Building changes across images
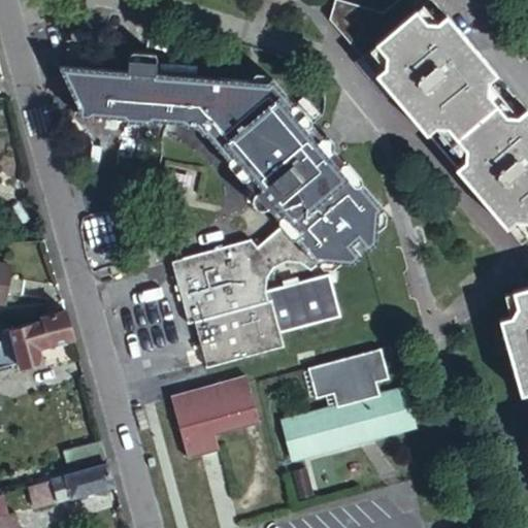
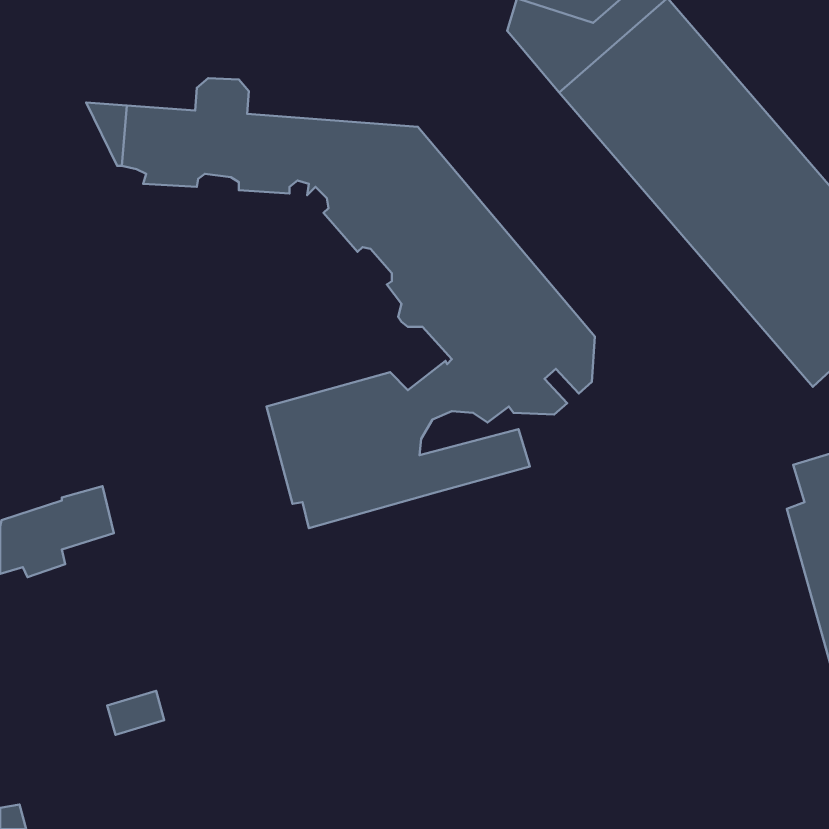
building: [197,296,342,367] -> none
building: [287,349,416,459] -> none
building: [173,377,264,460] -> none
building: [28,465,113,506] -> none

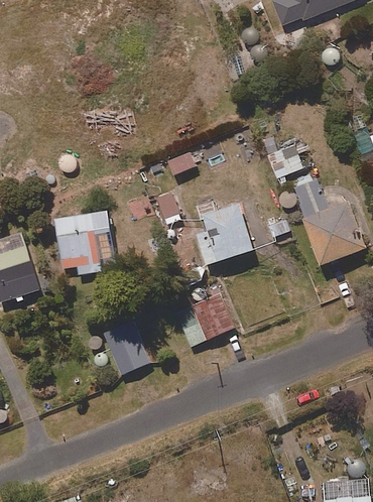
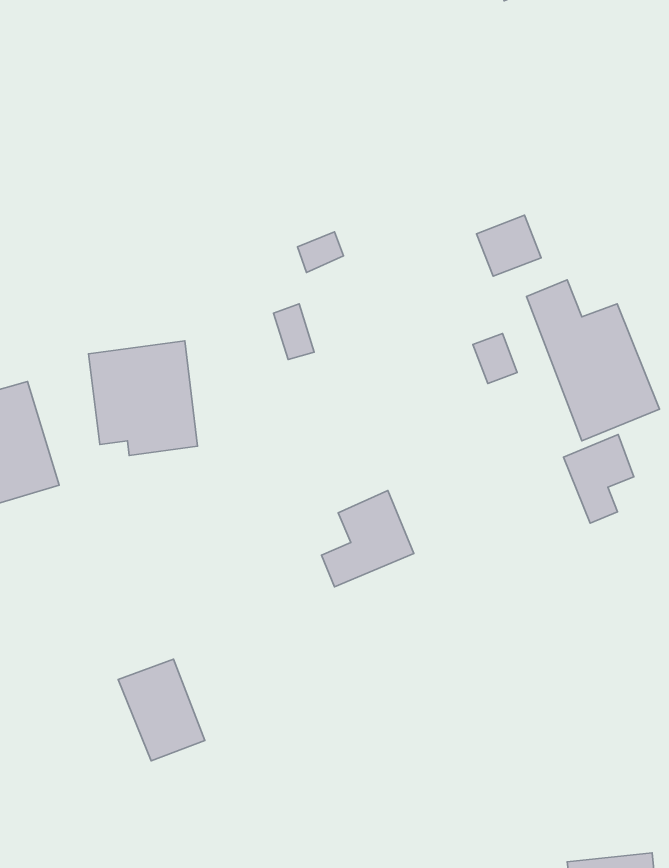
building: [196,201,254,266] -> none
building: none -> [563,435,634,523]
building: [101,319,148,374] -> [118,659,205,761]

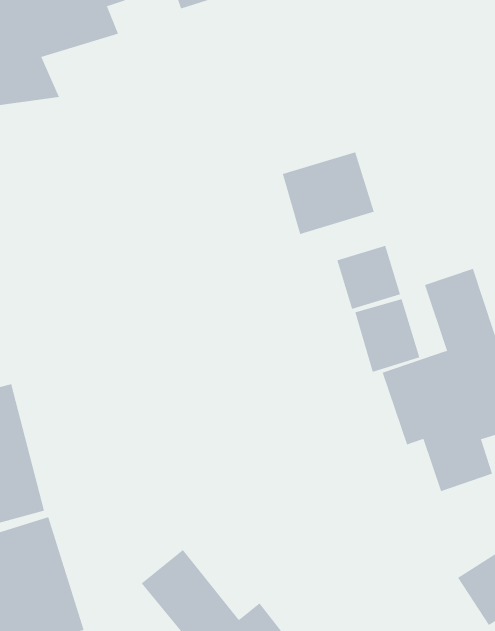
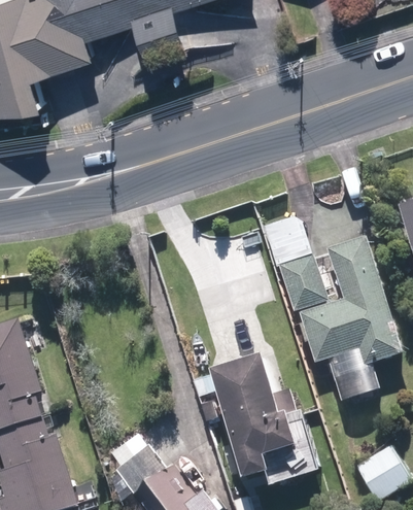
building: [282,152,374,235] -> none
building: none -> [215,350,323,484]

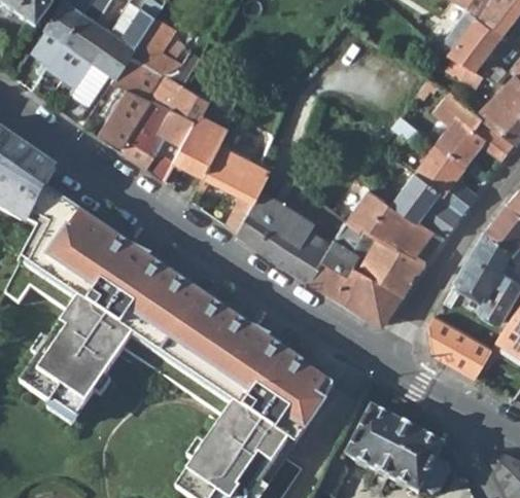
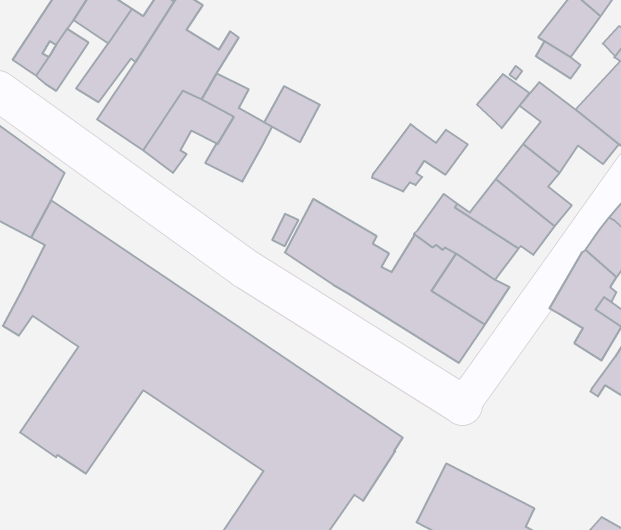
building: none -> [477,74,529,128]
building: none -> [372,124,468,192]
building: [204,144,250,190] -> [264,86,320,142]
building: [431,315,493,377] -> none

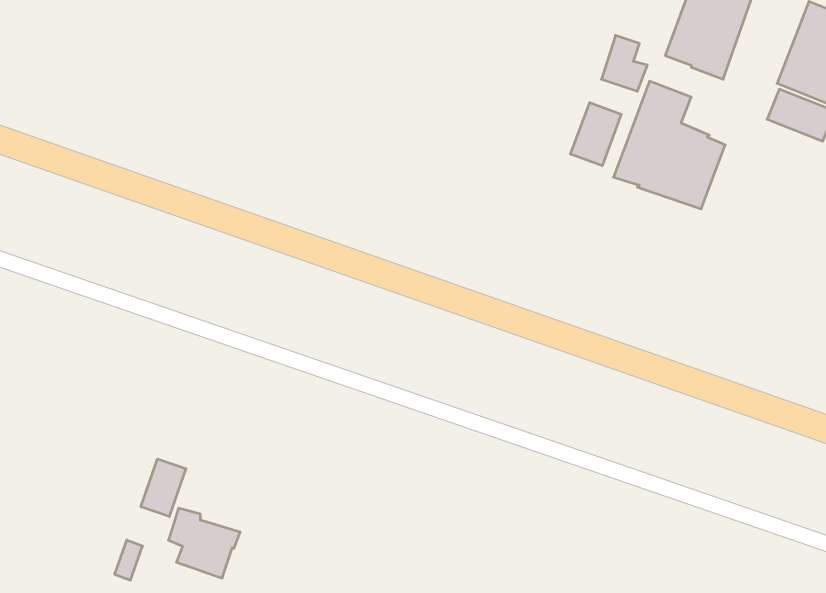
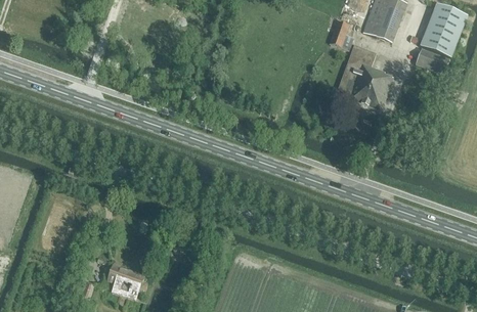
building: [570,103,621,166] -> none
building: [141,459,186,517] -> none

» **Task description**: Could you restate every entry above word for word, leaving out the pictures?

» **Task result**:
building: [197,296,342,367] -> none
building: [287,349,416,459] -> none
building: [173,377,264,460] -> none
building: [28,465,113,506] -> none

building: [196,201,254,266] -> none
building: none -> [563,435,634,523]
building: [101,319,148,374] -> [118,659,205,761]

building: [282,152,374,235] -> none
building: none -> [215,350,323,484]

building: none -> [477,74,529,128]
building: none -> [372,124,468,192]
building: [204,144,250,190] -> [264,86,320,142]
building: [431,315,493,377] -> none

building: [570,103,621,166] -> none
building: [141,459,186,517] -> none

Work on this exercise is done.